(SOURCE MATERIAL)

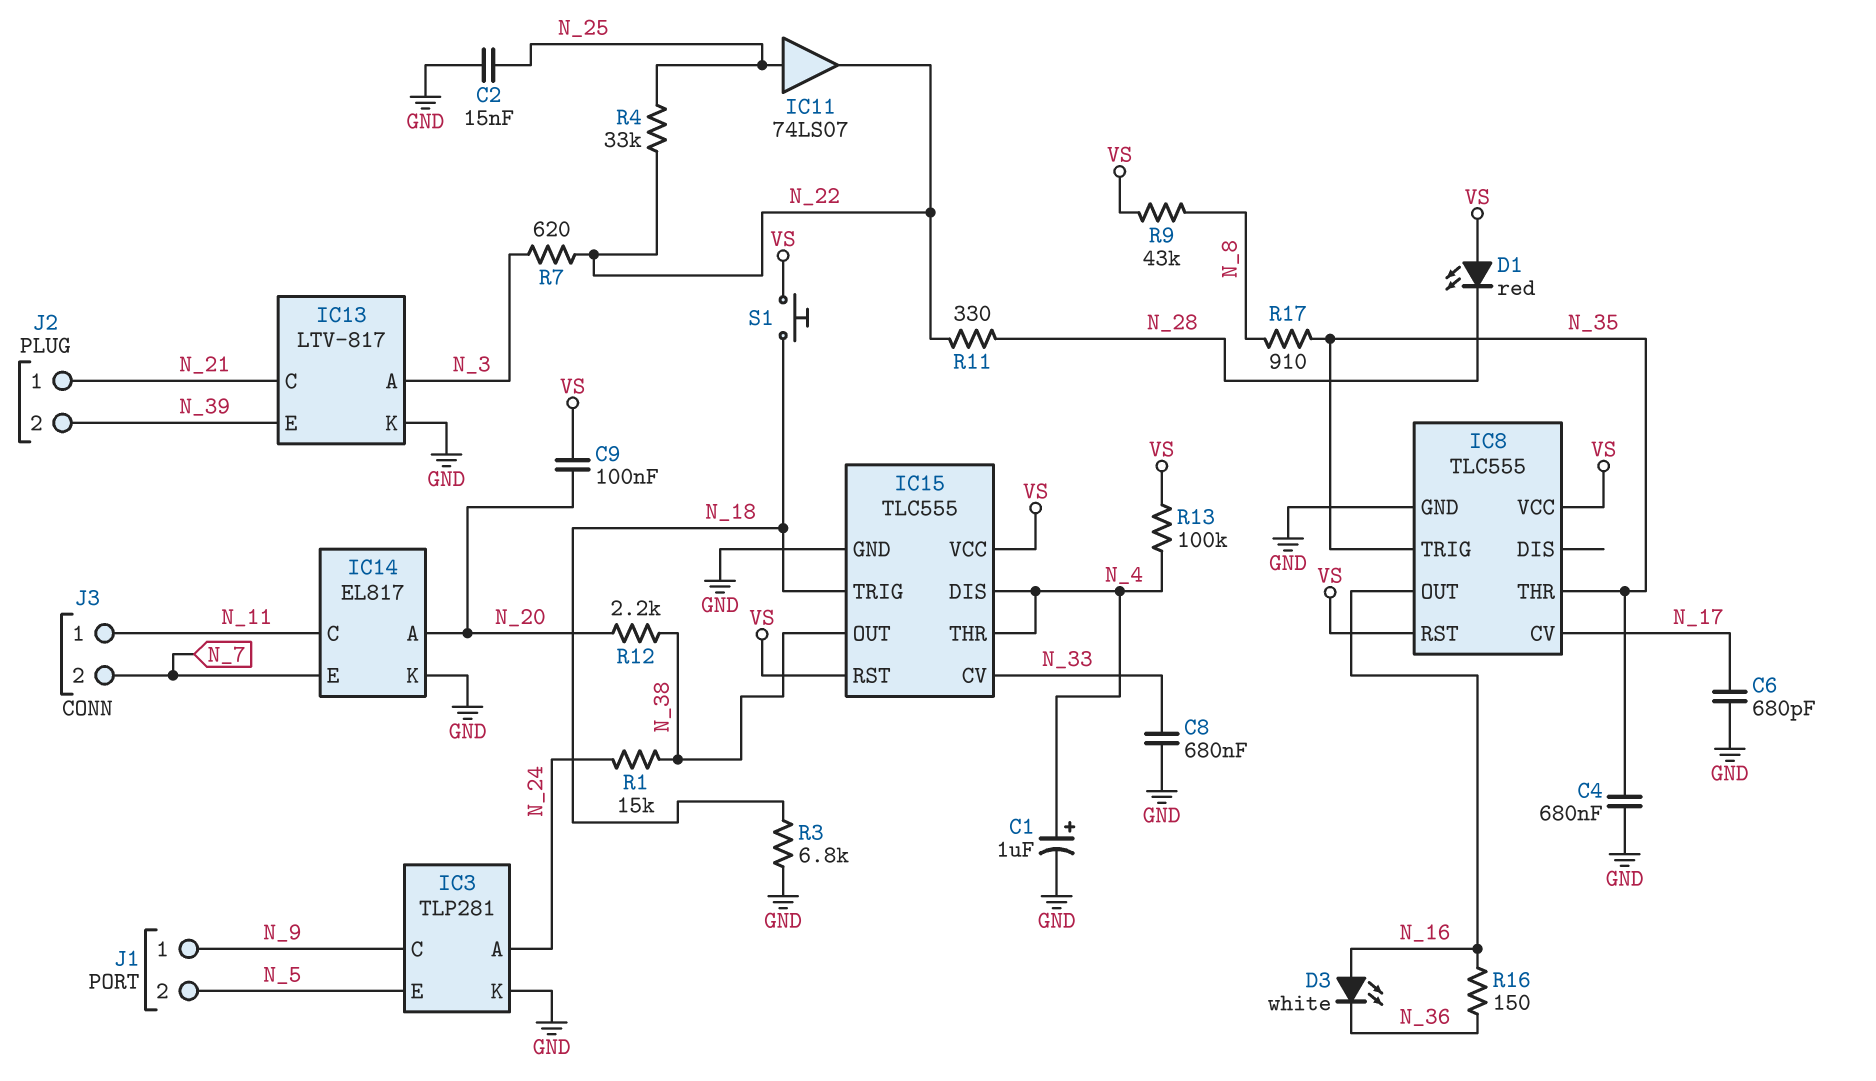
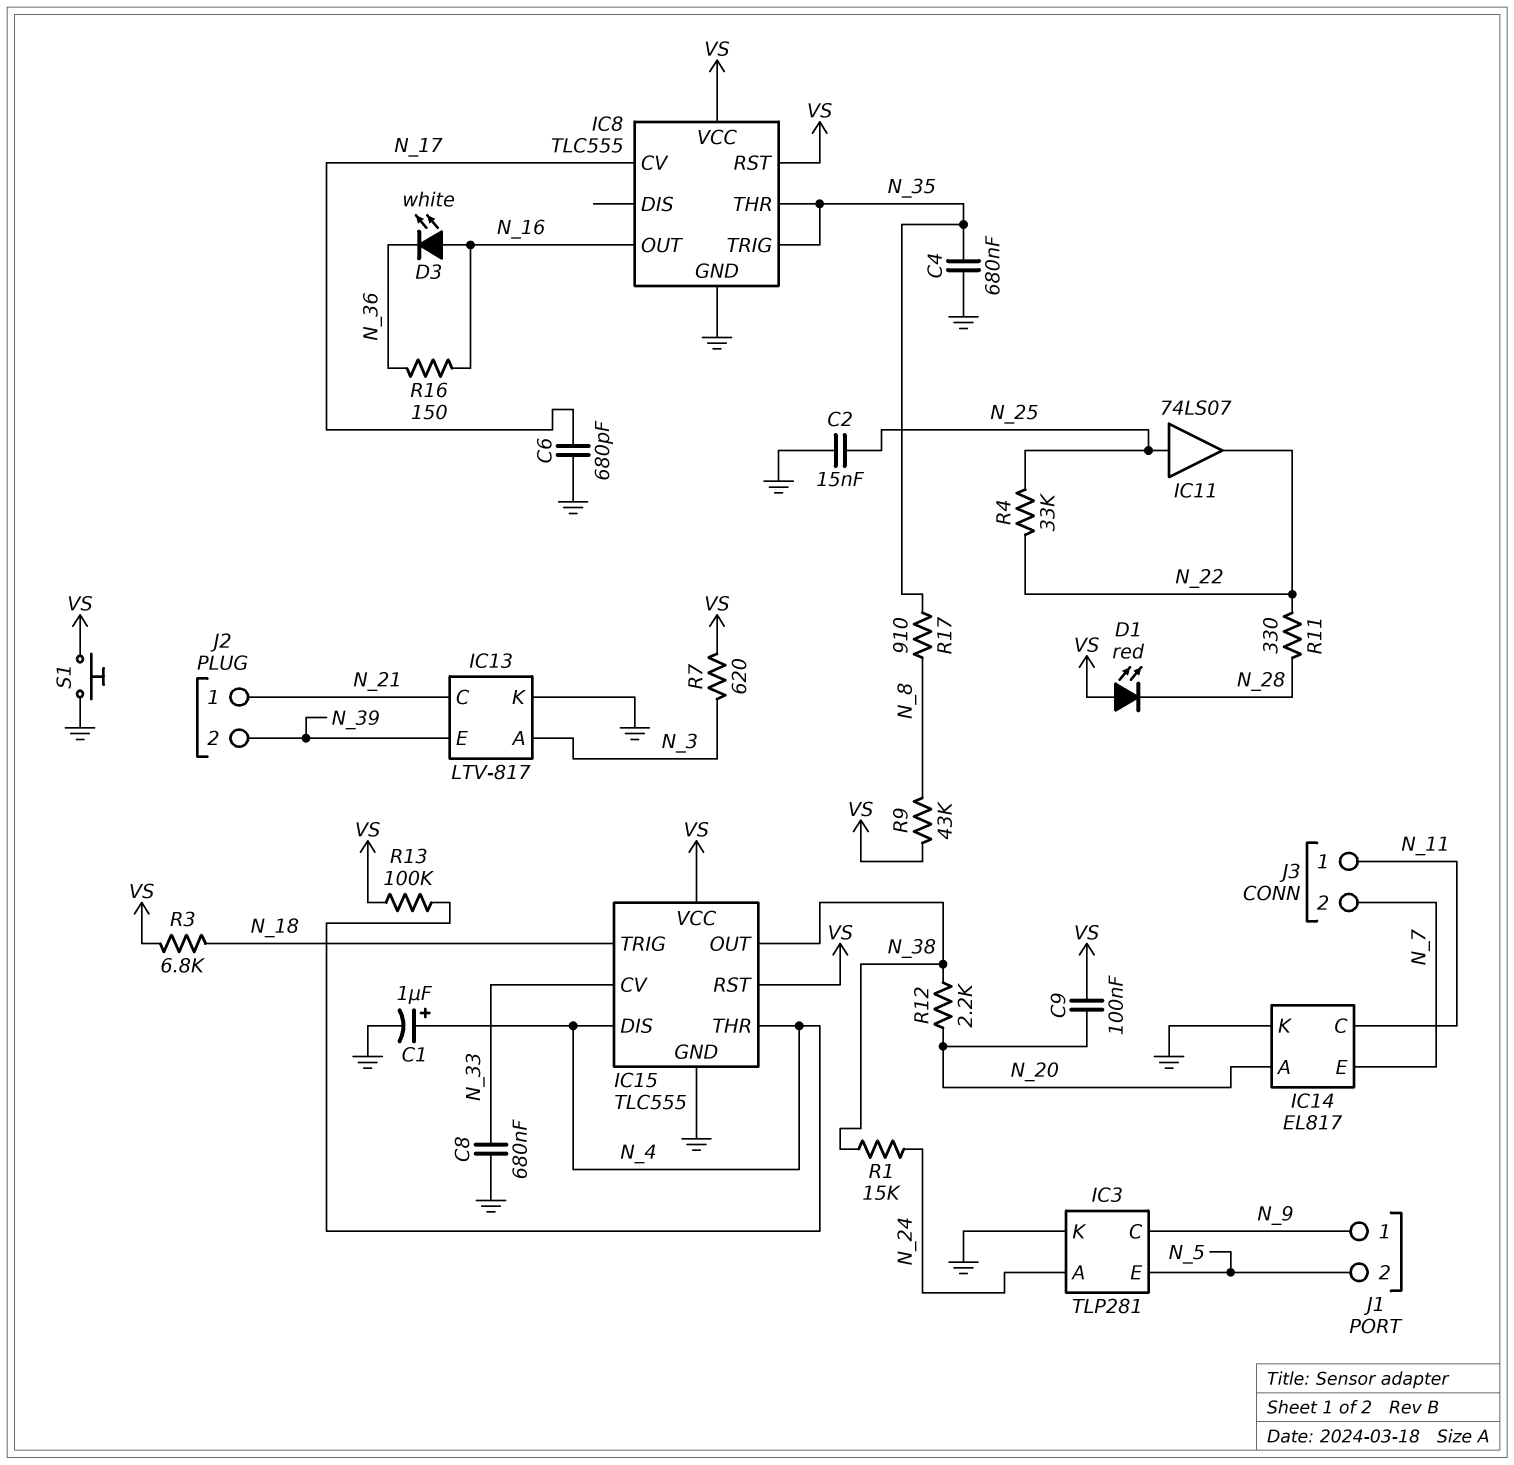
R3: 6.8k (GND, N_18) -> 6.8k (N_18, VS)
R7: 620 (N_3, N_22) -> 620 (N_3, VS)
S1: button (N_18, VS) -> button (GND, VS)

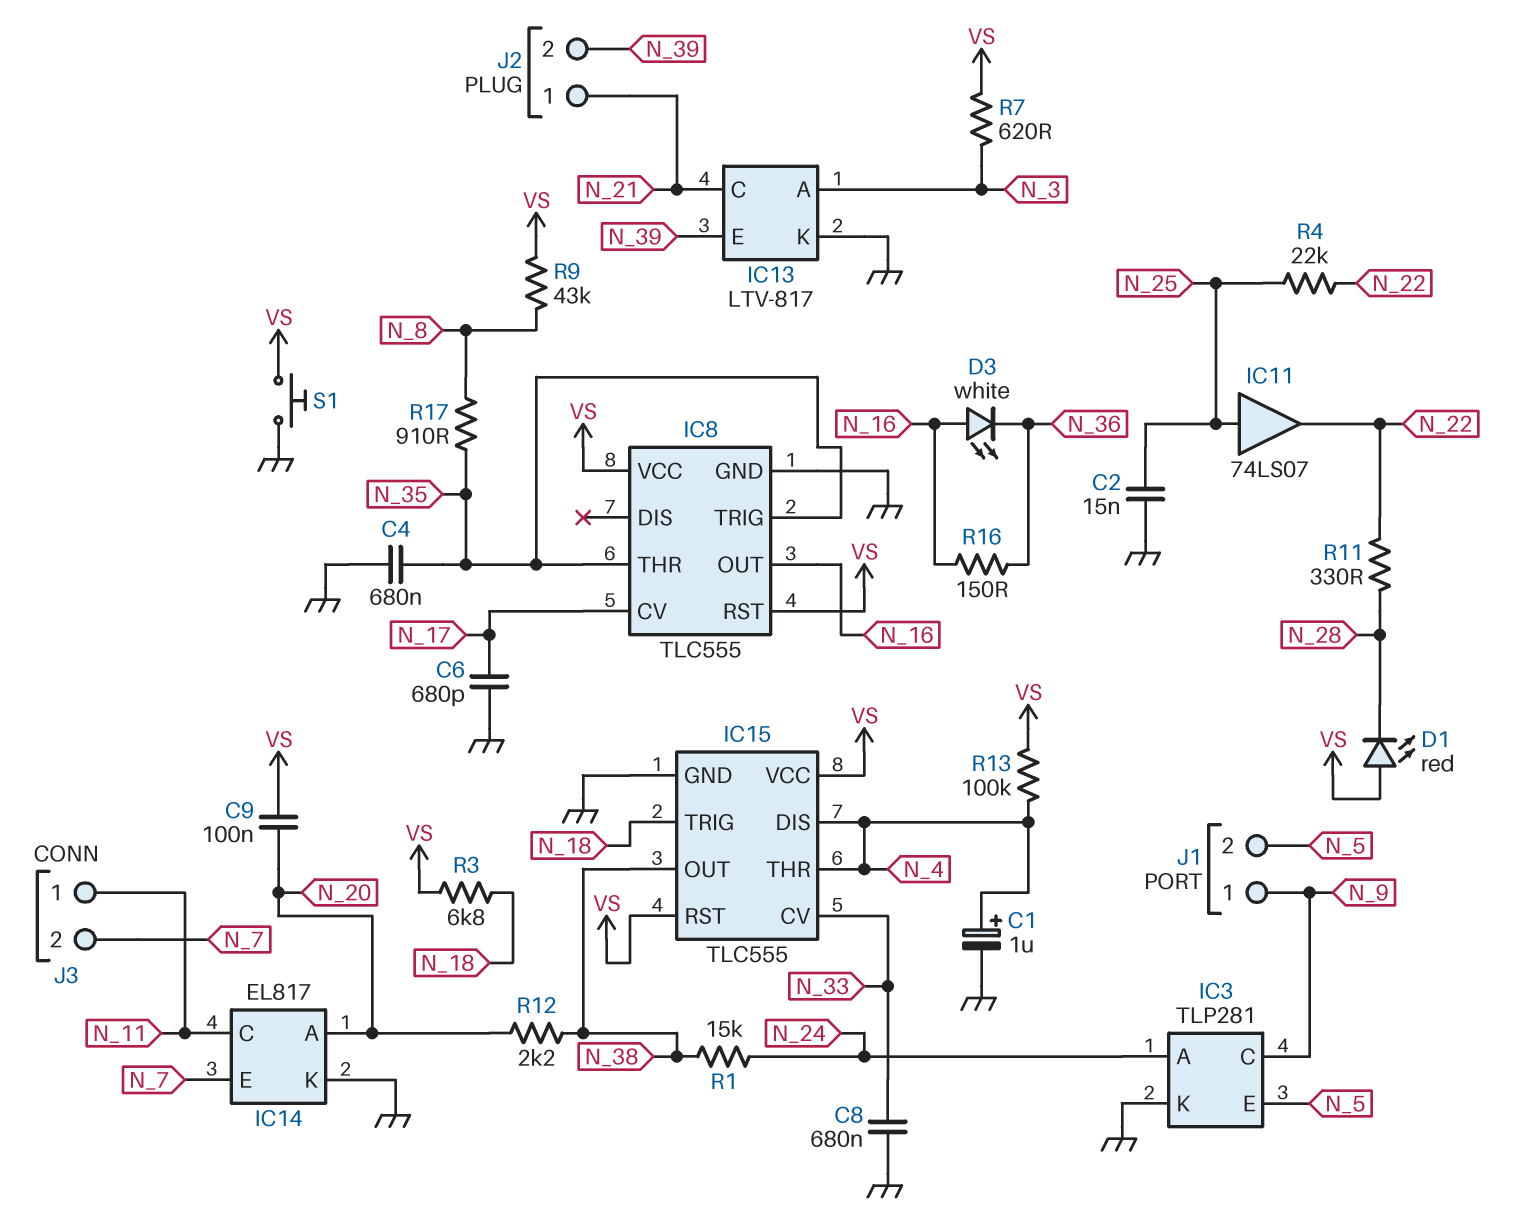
R4: 33k (N_22, N_25) -> 22k (N_22, N_25)

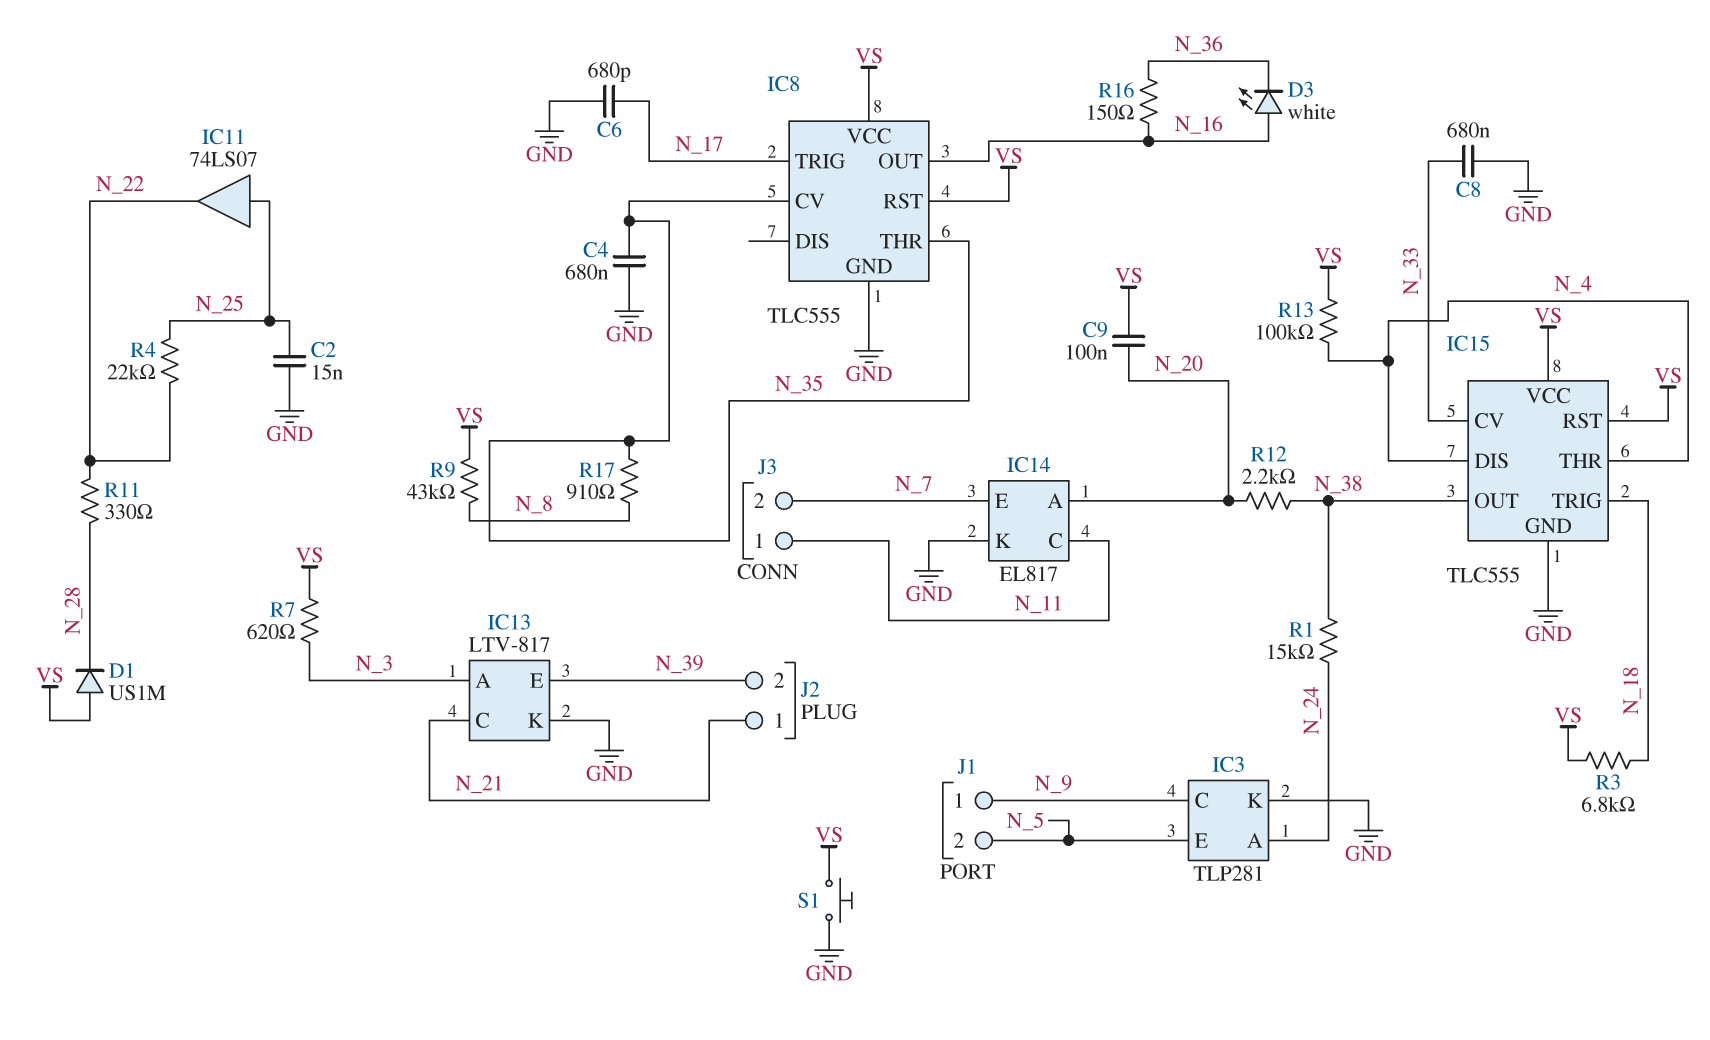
C1: 1uF (plus N_4, minus GND) -> none
D1: LED red (A VS, K N_28) -> diode US1M (A VS, K N_28)
IC8 pin CV: N_17 -> N_35
IC8 pin TRIG: N_35 -> N_17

(End SOURCE MATERIAL)

§ **WHAT IS REQUIRED**
Print the records exactly, every one. Leave out the pictures.

§ **OUTPUT FOR THIS TASK**
R3: 6.8k (GND, N_18) -> 6.8k (N_18, VS)
R7: 620 (N_3, N_22) -> 620 (N_3, VS)
S1: button (N_18, VS) -> button (GND, VS)

R4: 33k (N_22, N_25) -> 22k (N_22, N_25)

C1: 1uF (plus N_4, minus GND) -> none
D1: LED red (A VS, K N_28) -> diode US1M (A VS, K N_28)
IC8 pin CV: N_17 -> N_35
IC8 pin TRIG: N_35 -> N_17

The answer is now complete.